[Records to process Boundary: Start]

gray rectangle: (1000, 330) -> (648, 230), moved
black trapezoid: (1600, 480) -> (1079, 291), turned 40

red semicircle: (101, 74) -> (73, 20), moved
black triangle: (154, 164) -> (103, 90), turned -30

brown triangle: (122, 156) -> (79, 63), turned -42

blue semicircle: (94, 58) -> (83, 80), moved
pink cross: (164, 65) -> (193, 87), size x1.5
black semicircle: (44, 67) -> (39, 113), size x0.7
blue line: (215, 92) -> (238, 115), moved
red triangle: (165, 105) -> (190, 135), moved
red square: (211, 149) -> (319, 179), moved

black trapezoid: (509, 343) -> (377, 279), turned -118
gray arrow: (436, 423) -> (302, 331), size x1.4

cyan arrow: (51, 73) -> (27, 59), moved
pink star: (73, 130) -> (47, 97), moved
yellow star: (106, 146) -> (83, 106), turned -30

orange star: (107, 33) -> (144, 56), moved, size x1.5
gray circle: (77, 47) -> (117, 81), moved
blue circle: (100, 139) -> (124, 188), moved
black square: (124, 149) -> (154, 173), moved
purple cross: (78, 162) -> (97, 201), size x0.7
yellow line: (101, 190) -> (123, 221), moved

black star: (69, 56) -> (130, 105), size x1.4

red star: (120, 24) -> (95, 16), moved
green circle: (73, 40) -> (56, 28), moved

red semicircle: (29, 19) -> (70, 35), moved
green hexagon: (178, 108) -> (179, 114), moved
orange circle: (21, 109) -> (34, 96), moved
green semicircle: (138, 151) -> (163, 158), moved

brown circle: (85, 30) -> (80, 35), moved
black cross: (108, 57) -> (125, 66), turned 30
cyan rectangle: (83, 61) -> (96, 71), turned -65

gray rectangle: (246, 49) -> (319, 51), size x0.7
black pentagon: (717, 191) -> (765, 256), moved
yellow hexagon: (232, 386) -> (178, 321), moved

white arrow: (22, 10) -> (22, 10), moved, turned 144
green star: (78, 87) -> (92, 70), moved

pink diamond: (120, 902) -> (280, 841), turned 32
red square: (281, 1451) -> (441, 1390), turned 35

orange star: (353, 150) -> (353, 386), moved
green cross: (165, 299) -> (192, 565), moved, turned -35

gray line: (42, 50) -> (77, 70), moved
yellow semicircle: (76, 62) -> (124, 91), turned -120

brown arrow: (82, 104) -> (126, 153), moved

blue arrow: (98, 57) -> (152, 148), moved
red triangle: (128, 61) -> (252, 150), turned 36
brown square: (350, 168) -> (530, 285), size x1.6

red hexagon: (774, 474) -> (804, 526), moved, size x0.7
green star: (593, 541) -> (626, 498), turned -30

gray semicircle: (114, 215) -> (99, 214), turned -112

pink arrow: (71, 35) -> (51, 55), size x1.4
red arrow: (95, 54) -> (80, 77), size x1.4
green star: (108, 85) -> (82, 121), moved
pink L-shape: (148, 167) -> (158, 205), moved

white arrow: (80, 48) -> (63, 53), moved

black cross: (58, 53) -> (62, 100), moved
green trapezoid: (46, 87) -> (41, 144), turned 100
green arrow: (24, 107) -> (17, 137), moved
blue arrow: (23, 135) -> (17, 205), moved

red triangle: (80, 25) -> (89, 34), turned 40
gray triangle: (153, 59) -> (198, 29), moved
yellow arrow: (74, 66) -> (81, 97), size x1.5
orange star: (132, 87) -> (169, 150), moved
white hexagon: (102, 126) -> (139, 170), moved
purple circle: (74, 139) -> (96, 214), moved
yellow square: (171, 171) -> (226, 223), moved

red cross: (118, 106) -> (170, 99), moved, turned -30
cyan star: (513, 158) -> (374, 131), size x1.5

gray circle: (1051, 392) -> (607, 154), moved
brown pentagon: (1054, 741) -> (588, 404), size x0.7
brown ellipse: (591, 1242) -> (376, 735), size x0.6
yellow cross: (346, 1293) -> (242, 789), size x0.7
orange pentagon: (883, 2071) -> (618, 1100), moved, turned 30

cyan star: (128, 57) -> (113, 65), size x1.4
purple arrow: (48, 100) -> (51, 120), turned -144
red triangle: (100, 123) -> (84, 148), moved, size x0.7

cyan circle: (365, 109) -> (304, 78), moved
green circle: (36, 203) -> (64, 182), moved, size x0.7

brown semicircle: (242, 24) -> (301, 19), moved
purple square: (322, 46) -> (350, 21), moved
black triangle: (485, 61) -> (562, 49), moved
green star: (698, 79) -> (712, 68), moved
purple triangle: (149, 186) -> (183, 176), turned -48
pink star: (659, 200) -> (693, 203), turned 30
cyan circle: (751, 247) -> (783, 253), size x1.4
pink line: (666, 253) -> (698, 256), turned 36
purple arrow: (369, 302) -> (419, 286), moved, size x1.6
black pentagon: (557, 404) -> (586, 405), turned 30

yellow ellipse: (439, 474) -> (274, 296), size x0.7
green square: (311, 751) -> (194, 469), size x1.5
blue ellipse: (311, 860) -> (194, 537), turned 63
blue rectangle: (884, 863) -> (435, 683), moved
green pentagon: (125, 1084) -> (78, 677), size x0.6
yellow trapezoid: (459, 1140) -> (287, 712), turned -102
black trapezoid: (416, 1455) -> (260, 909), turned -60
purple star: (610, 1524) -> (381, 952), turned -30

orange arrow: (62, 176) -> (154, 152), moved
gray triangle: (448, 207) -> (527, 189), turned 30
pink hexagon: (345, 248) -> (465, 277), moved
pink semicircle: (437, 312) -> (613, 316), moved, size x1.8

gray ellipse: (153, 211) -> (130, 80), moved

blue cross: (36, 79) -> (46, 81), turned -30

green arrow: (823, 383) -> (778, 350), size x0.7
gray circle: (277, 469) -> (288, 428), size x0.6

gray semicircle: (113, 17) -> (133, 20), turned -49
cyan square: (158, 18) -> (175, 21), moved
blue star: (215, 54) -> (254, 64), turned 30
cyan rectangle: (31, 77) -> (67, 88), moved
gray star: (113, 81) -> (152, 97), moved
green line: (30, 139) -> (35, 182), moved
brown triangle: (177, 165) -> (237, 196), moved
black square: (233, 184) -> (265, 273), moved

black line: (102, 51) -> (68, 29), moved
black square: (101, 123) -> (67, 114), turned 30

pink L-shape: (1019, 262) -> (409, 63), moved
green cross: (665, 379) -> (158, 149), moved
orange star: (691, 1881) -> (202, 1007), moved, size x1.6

[Records to process Boundary: End]

> Work to be completed
Reprint exactly the lines above that start at the one with "orange star: (132, 87) -> (169, 150), moved" and end at the one with "cyan star: (513, 158)", keeping both and adding none.

> Solution below
orange star: (132, 87) -> (169, 150), moved
white hexagon: (102, 126) -> (139, 170), moved
purple circle: (74, 139) -> (96, 214), moved
yellow square: (171, 171) -> (226, 223), moved

red cross: (118, 106) -> (170, 99), moved, turned -30
cyan star: (513, 158) -> (374, 131), size x1.5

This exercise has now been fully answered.